→ Provided records:
_ _ _ _

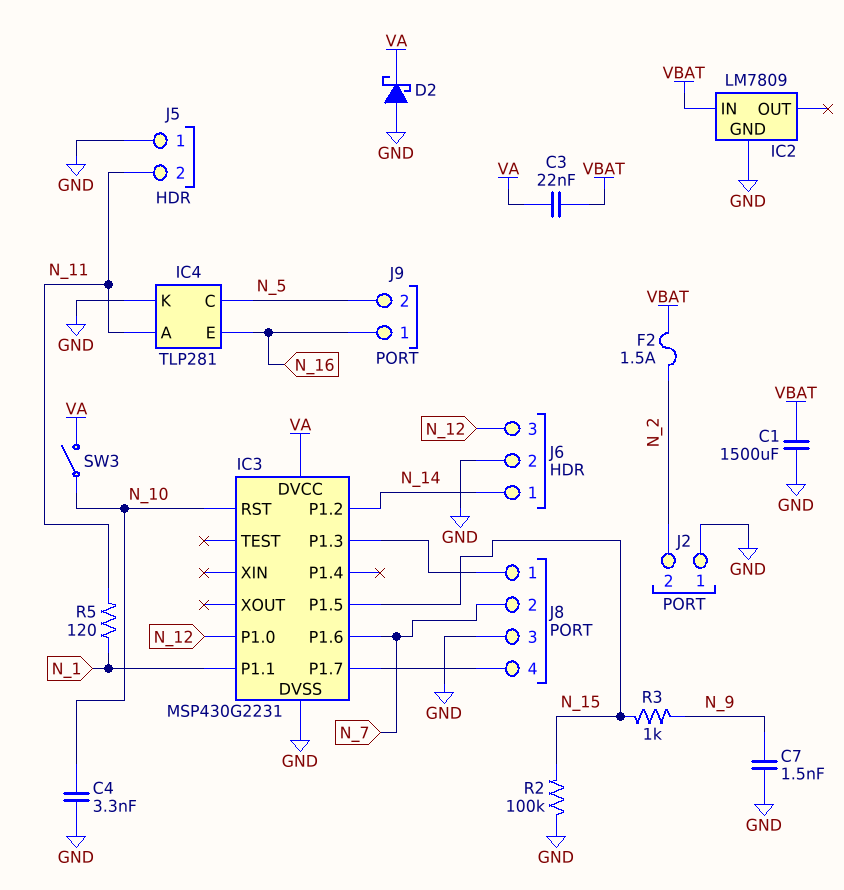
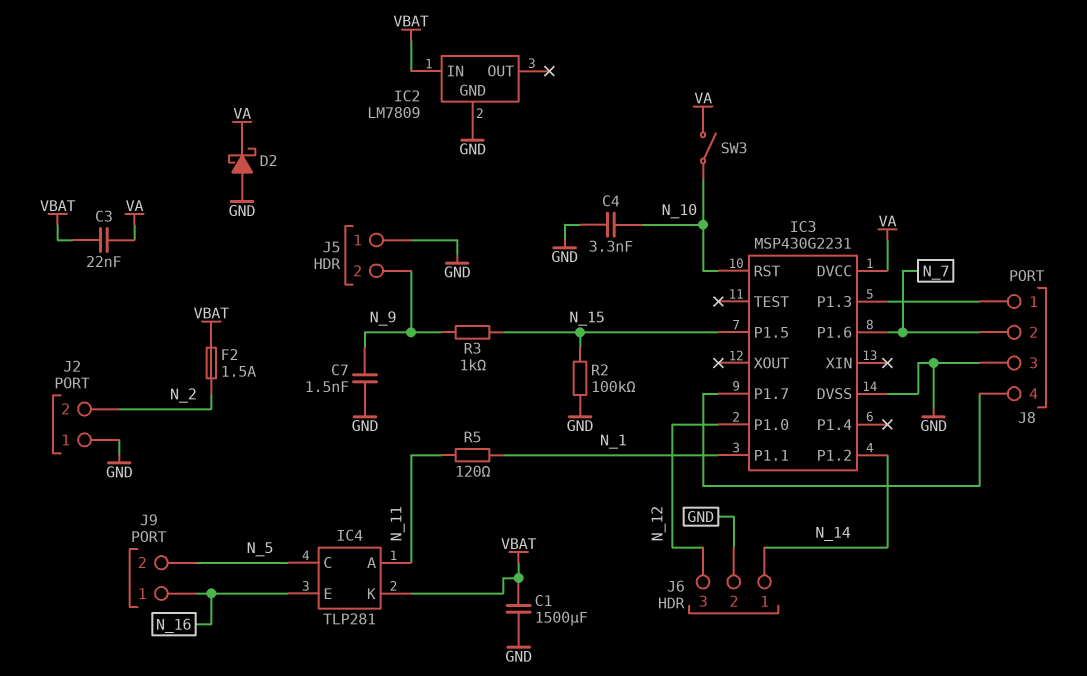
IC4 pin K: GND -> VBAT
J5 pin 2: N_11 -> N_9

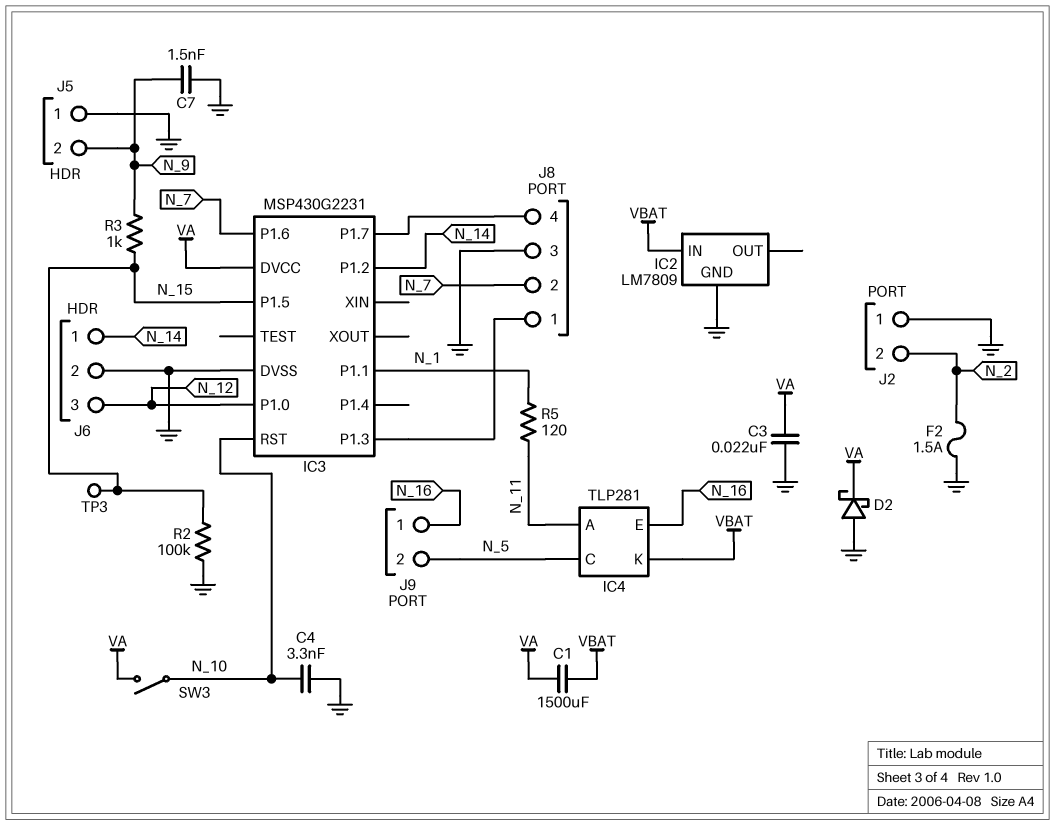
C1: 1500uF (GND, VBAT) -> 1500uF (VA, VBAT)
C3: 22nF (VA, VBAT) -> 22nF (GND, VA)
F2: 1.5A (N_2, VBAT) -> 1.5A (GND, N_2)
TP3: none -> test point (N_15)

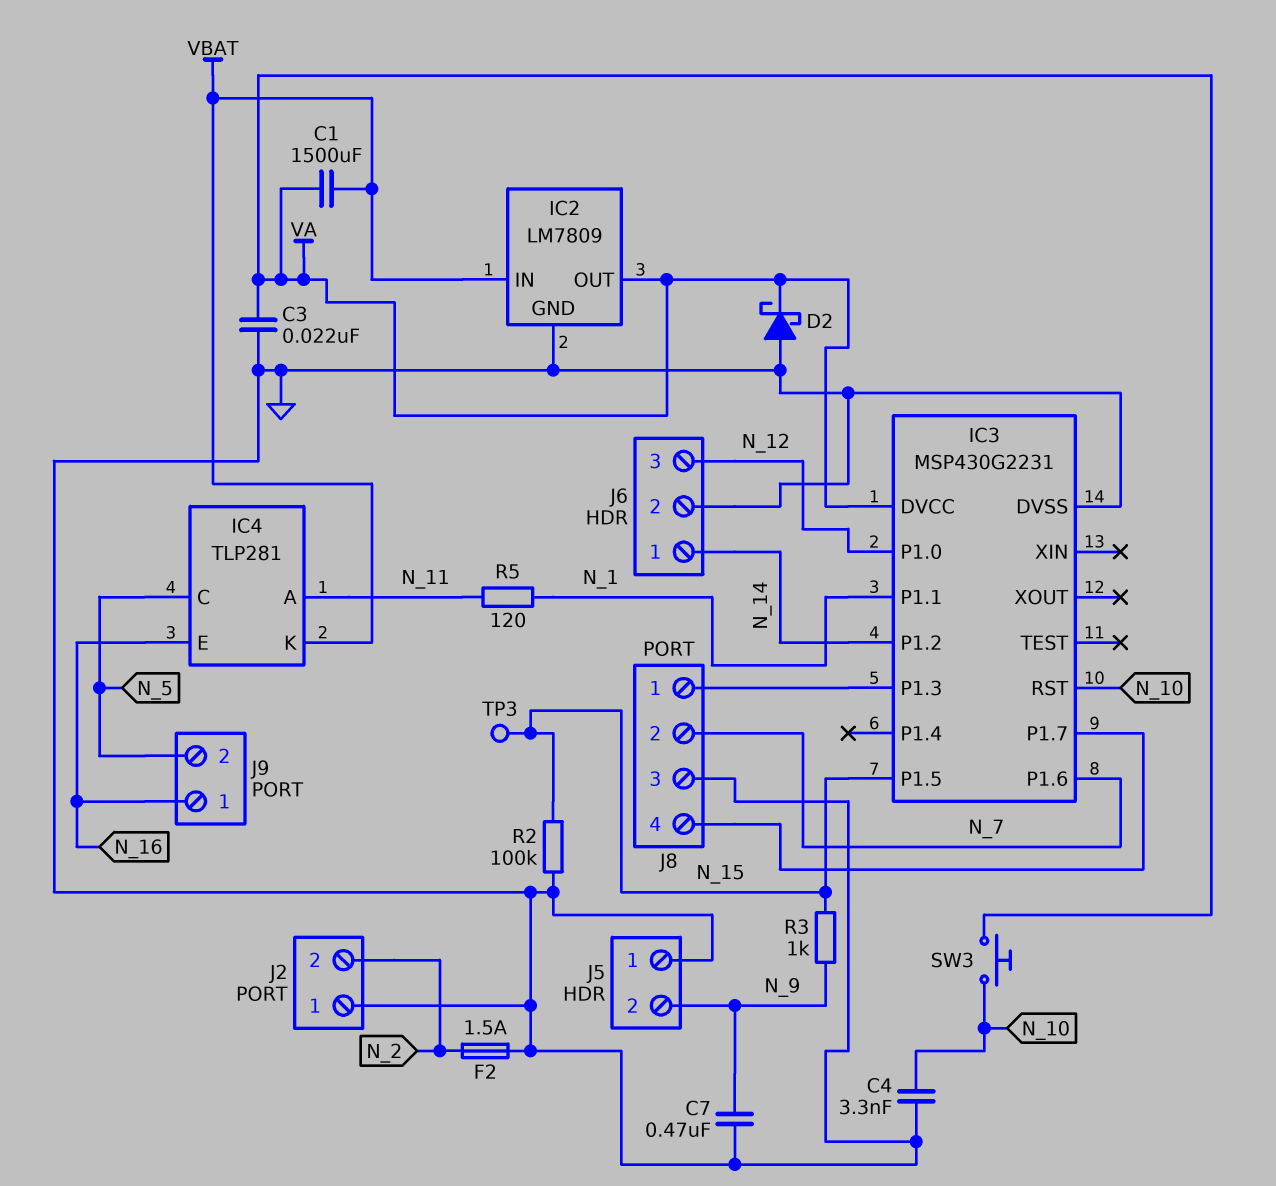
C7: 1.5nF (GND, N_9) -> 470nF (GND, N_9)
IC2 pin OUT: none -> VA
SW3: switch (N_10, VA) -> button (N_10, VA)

_ _ _ _

Which lines in the records above contain the word "none"? Return each of them.

TP3: none -> test point (N_15)
IC2 pin OUT: none -> VA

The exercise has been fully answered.